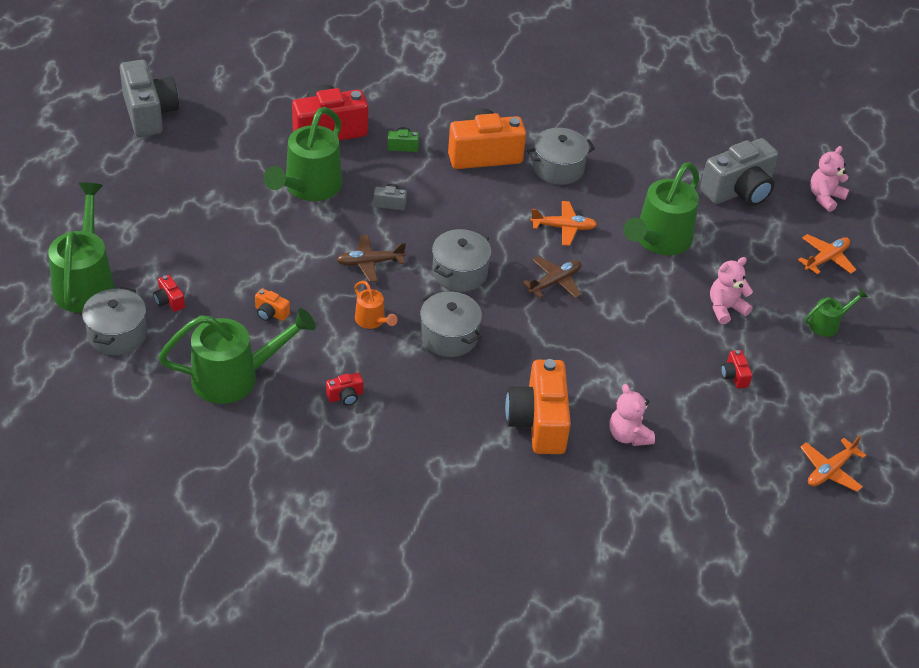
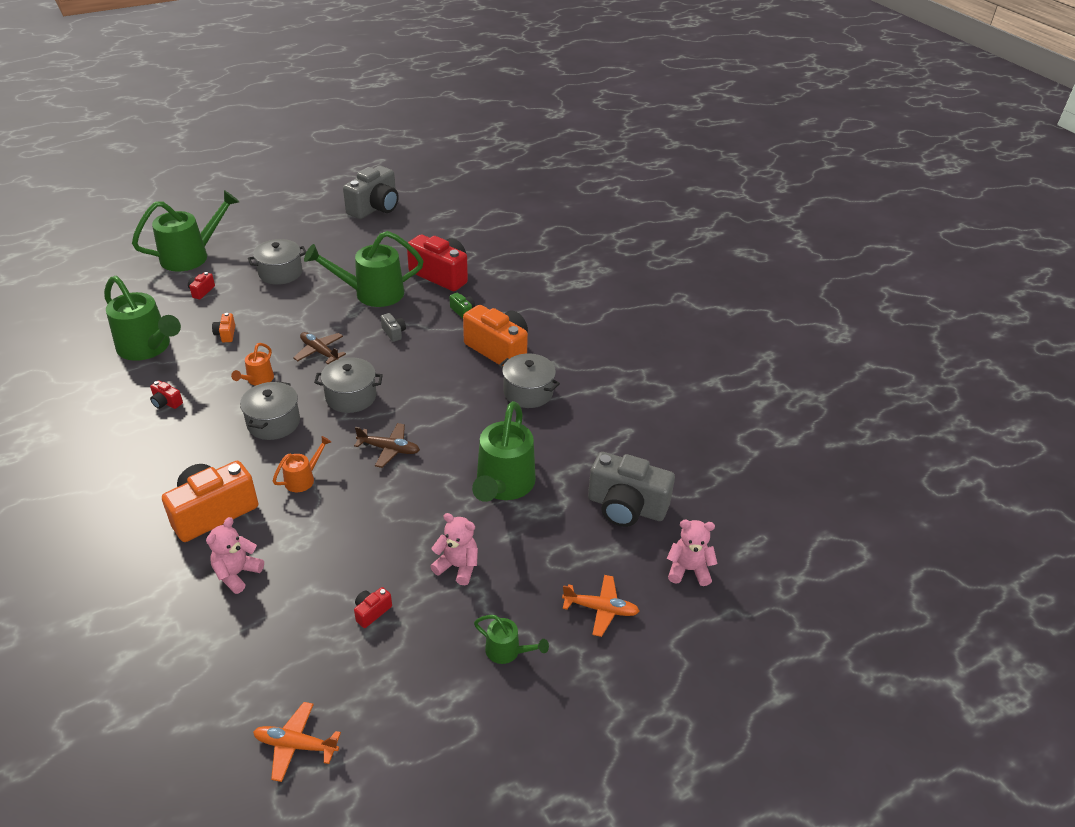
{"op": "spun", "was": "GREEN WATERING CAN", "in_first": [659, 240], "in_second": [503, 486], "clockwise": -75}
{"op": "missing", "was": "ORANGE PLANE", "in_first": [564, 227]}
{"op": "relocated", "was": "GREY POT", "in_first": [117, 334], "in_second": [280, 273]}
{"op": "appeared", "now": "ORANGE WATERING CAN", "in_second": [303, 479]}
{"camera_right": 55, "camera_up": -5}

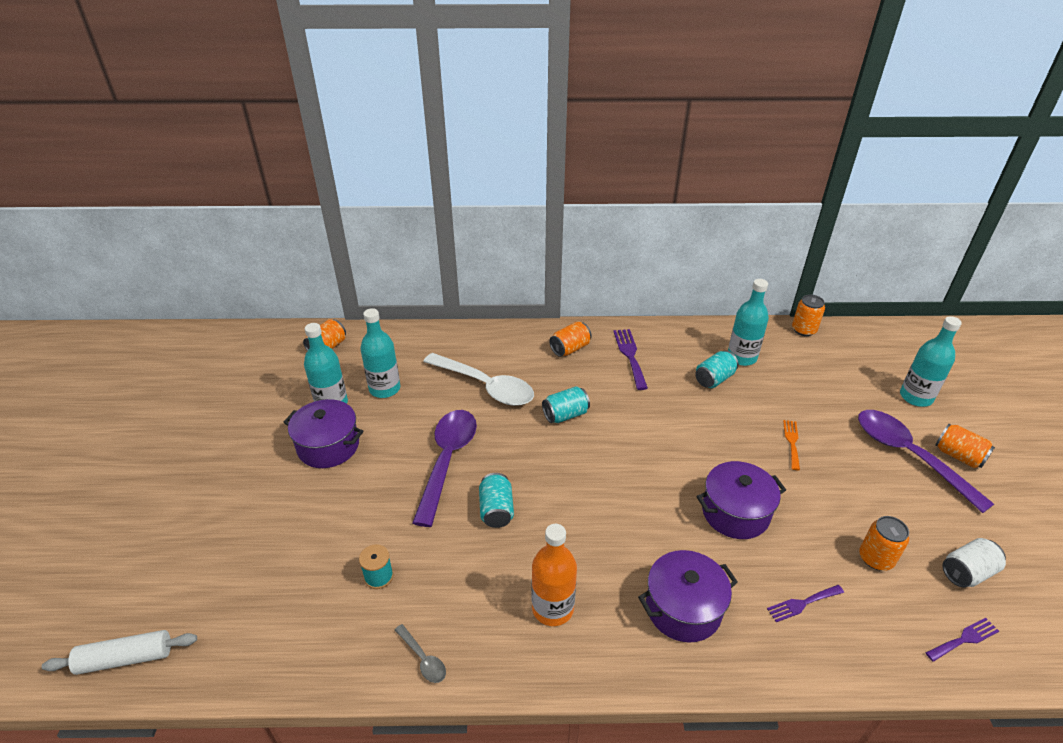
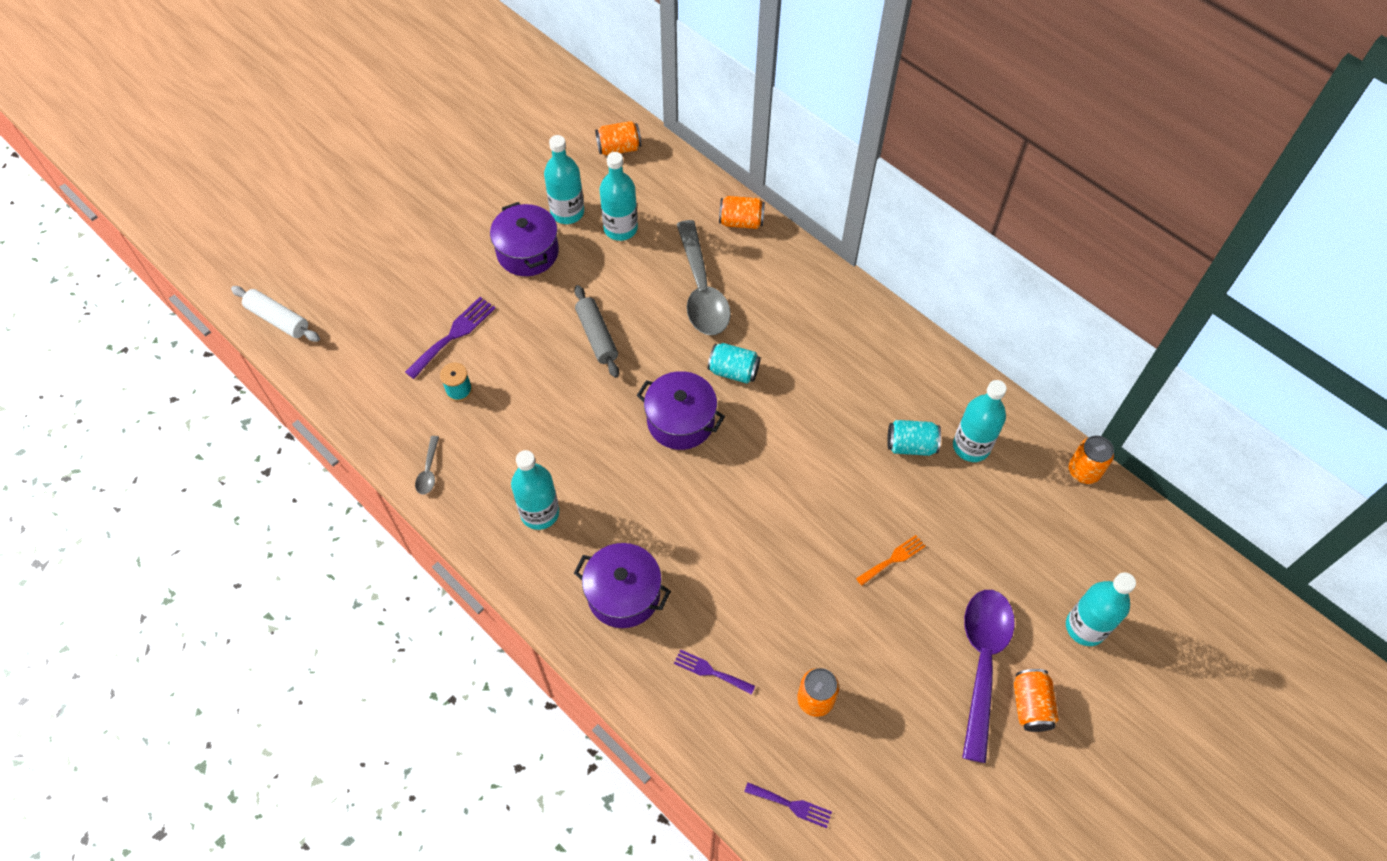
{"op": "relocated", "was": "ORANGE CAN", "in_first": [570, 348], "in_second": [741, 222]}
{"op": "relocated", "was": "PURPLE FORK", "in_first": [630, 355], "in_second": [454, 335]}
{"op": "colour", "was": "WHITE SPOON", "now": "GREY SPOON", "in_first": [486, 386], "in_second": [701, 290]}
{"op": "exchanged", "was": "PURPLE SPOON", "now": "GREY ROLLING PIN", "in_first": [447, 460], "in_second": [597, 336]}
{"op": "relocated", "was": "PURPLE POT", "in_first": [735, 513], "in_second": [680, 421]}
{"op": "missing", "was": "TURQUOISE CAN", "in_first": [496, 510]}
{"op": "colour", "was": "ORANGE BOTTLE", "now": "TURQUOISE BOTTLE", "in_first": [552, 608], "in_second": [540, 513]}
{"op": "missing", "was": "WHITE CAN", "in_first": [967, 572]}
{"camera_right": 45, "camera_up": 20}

▶ _Task instructions_
For the word "WATERING", say how many lines of the records above contain it. Reply with the number alone.

▶ _Response below_
2